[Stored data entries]
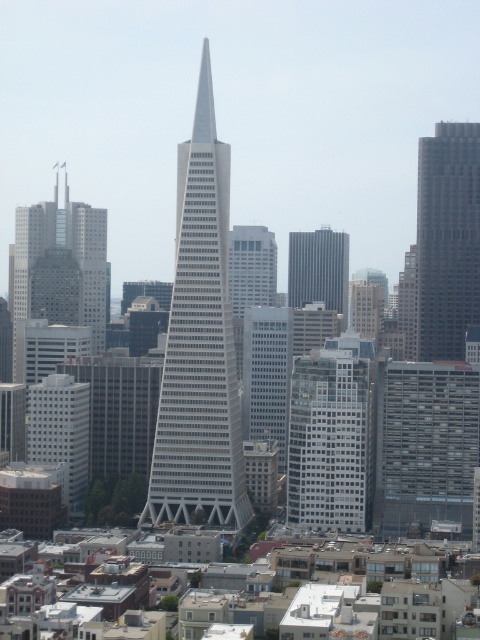
Is white glass building at center above matte glass skyscraper at left?

Incorrect, white glass building at center is not positioned above matte glass skyscraper at left.

Can you confirm if white glass building at center is smaller than matte glass skyscraper at left?

Yes, white glass building at center is smaller than matte glass skyscraper at left.

Does point (301, 376) come behind point (70, 285)?

No, (301, 376) is closer to viewer.

Identify the location of white glass building at center. [330, 440].

This screenshot has height=640, width=480. What do you see at coordinates (200, 346) in the screenshot?
I see `white glass skyscraper at center` at bounding box center [200, 346].

Can you confirm if white glass skyscraper at center is positioned below gray glass skyscraper at center?

→ Yes, white glass skyscraper at center is below gray glass skyscraper at center.

Is point (162, 513) positioned after point (308, 298)?

Yes.

The image size is (480, 640). Find the location of `white glass skyscraper at center`. white glass skyscraper at center is located at coordinates (200, 346).

Can you confirm if matte glass skyscraper at left is bigger than gray glass skyscraper at center?

Yes, matte glass skyscraper at left is bigger than gray glass skyscraper at center.

Does matte glass skyscraper at left appear on the left side of gray glass skyscraper at center?

Yes, matte glass skyscraper at left is to the left of gray glass skyscraper at center.

Where is `matte glass skyscraper at left`? The width and height of the screenshot is (480, 640). matte glass skyscraper at left is located at coordinates (58, 276).

Find the location of a particular element. Image resolution: width=480 pixels, height=640 pixels. matte glass skyscraper at left is located at coordinates (58, 276).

## Exercise details
Recast the lines above as a Markdown table with the columns Row and Line. Give each non-blank line a row number, and leave out the pictures.

## Answer to the problem
| Row | Line |
|---|---|
| 1 | Is white glass building at center above matte glass skyscraper at left? |
| 2 | Incorrect, white glass building at center is not positioned above matte glass skyscraper at left. |
| 3 | Can you confirm if white glass building at center is smaller than matte glass skyscraper at left? |
| 4 | Yes, white glass building at center is smaller than matte glass skyscraper at left. |
| 5 | Does point (301, 376) come behind point (70, 285)? |
| 6 | No, (301, 376) is closer to viewer. |
| 7 | Identify the location of white glass building at center. [330, 440]. |
| 8 | This screenshot has height=640, width=480. What do you see at coordinates (200, 346) in the screenshot? |
| 9 | I see `white glass skyscraper at center` at bounding box center [200, 346]. |
| 10 | Can you confirm if white glass skyscraper at center is positioned below gray glass skyscraper at center? |
| 11 | → Yes, white glass skyscraper at center is below gray glass skyscraper at center. |
| 12 | Is point (162, 513) positioned after point (308, 298)? |
| 13 | Yes. |
| 14 | The image size is (480, 640). Find the location of `white glass skyscraper at center`. white glass skyscraper at center is located at coordinates (200, 346). |
| 15 | Can you confirm if matte glass skyscraper at left is bigger than gray glass skyscraper at center? |
| 16 | Yes, matte glass skyscraper at left is bigger than gray glass skyscraper at center. |
| 17 | Does matte glass skyscraper at left appear on the left side of gray glass skyscraper at center? |
| 18 | Yes, matte glass skyscraper at left is to the left of gray glass skyscraper at center. |
| 19 | Where is `matte glass skyscraper at left`? The width and height of the screenshot is (480, 640). matte glass skyscraper at left is located at coordinates (58, 276). |
| 20 | Find the location of a particular element. Image resolution: width=480 pixels, height=640 pixels. matte glass skyscraper at left is located at coordinates (58, 276). |